WHAT YOU ARE ASKED TO DO ->
For the data below, please report each line where the word "plus" is found.

SUPPLIED MATERIAL ->
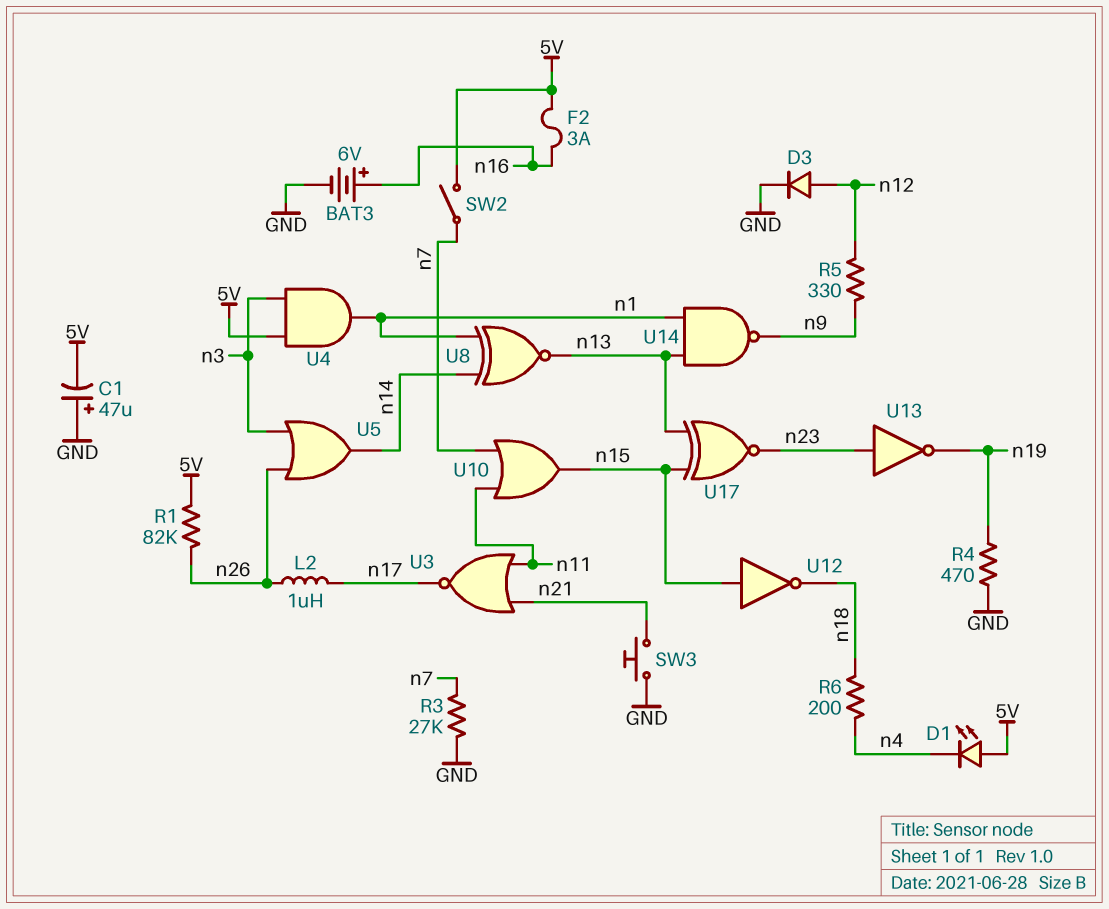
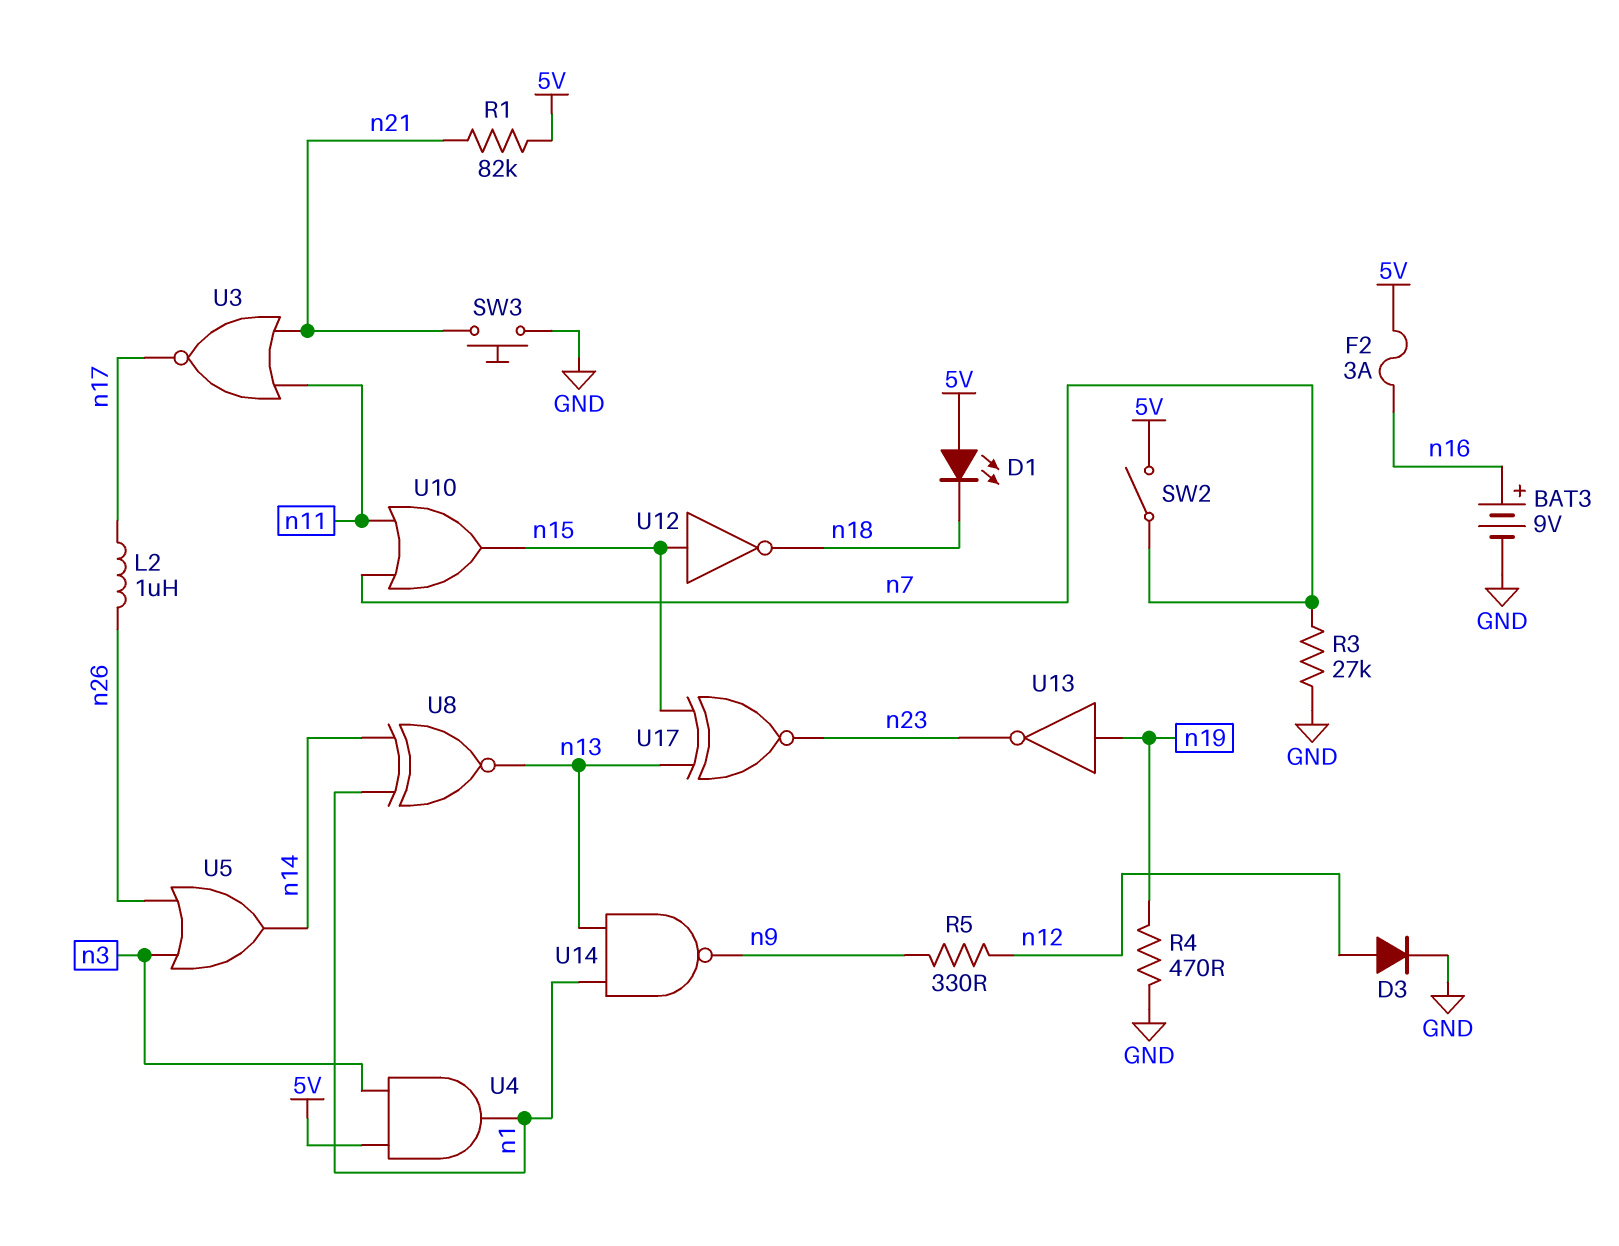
BAT3: 6V (plus n16, minus GND) -> 9V (plus n16, minus GND)
C1: 47uF (plus GND, minus 5V) -> none
D1: LED (A 5V, K n4) -> LED (A 5V, K n18)
R1: 82k (5V, n26) -> 82k (5V, n21)
R6: 200 (n4, n18) -> none
U13: NOT (in n23, out n19) -> NOT (in n19, out n23)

SOLVED PROBLEM ->
BAT3: 6V (plus n16, minus GND) -> 9V (plus n16, minus GND)
C1: 47uF (plus GND, minus 5V) -> none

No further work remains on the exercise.